▶ **YOUR OBJECTIVE**
Can you transcribe every entry word for word, skipping the images?

Stored entries:
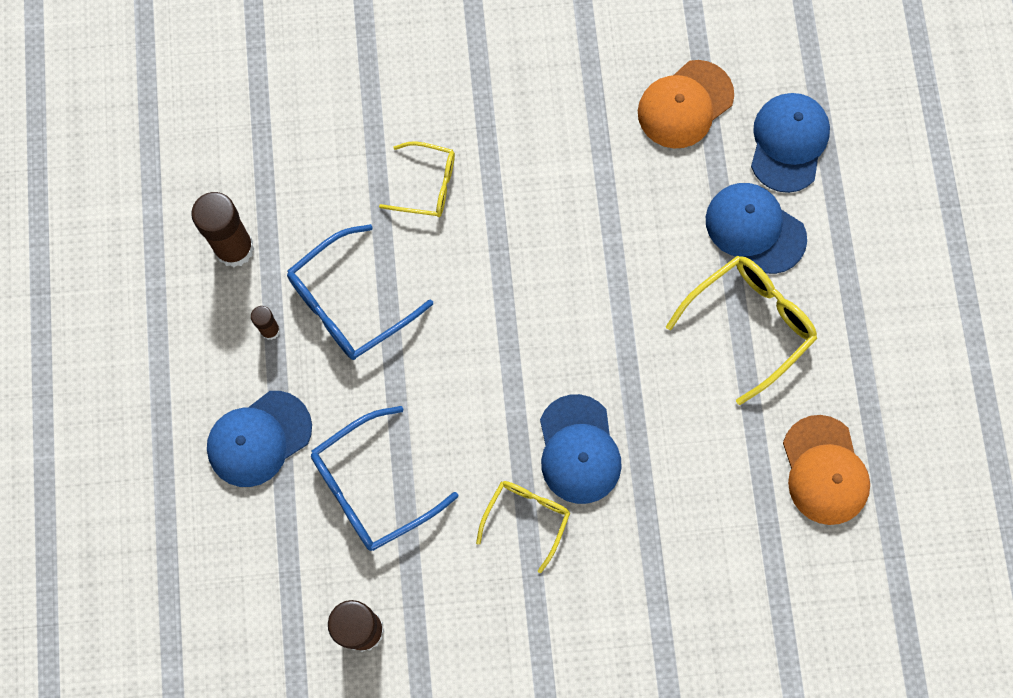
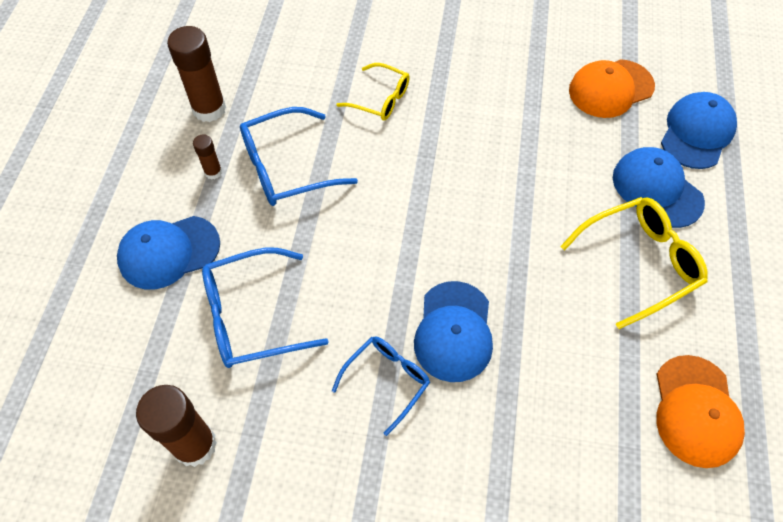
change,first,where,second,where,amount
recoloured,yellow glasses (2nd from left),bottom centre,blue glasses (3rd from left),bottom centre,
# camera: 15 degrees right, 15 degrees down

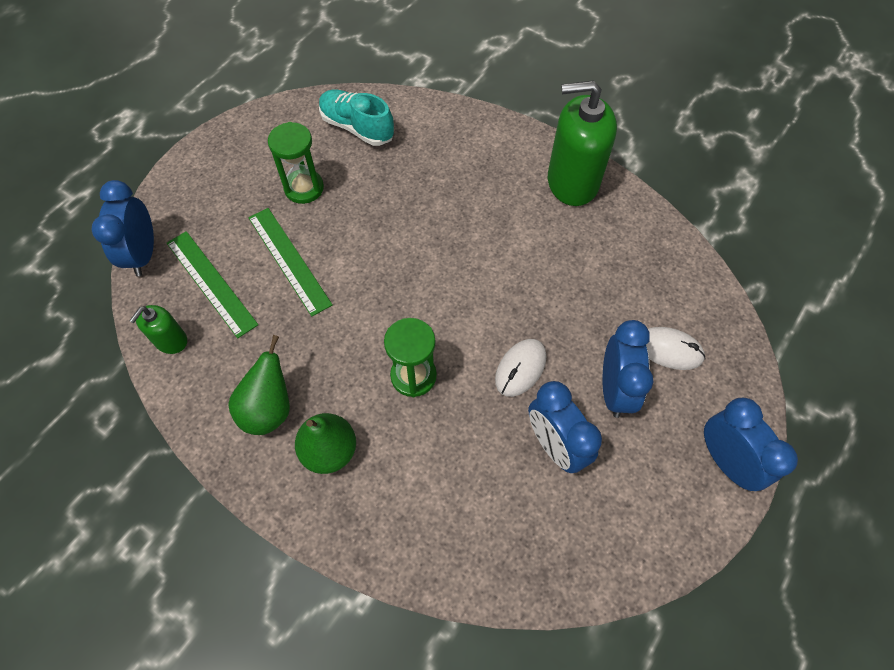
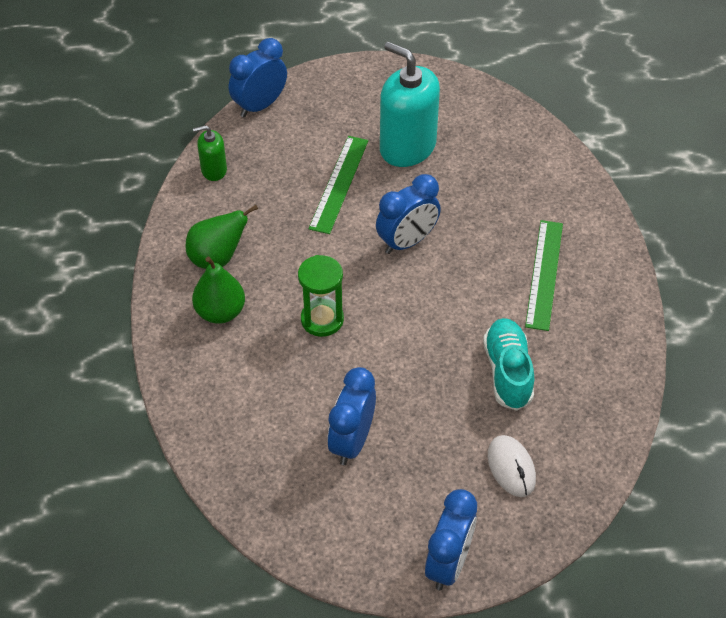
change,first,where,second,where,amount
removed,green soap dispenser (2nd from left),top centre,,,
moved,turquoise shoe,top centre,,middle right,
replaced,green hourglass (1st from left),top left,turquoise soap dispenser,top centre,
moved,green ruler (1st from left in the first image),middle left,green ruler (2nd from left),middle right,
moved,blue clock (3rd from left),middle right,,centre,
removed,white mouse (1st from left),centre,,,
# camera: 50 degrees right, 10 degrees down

▶ **ANSWER SECTION**
change,first,where,second,where,amount
recoloured,yellow glasses (2nd from left),bottom centre,blue glasses (3rd from left),bottom centre,
# camera: 15 degrees right, 15 degrees down

change,first,where,second,where,amount
removed,green soap dispenser (2nd from left),top centre,,,
moved,turquoise shoe,top centre,,middle right,
replaced,green hourglass (1st from left),top left,turquoise soap dispenser,top centre,
moved,green ruler (1st from left in the first image),middle left,green ruler (2nd from left),middle right,
moved,blue clock (3rd from left),middle right,,centre,
removed,white mouse (1st from left),centre,,,
# camera: 50 degrees right, 10 degrees down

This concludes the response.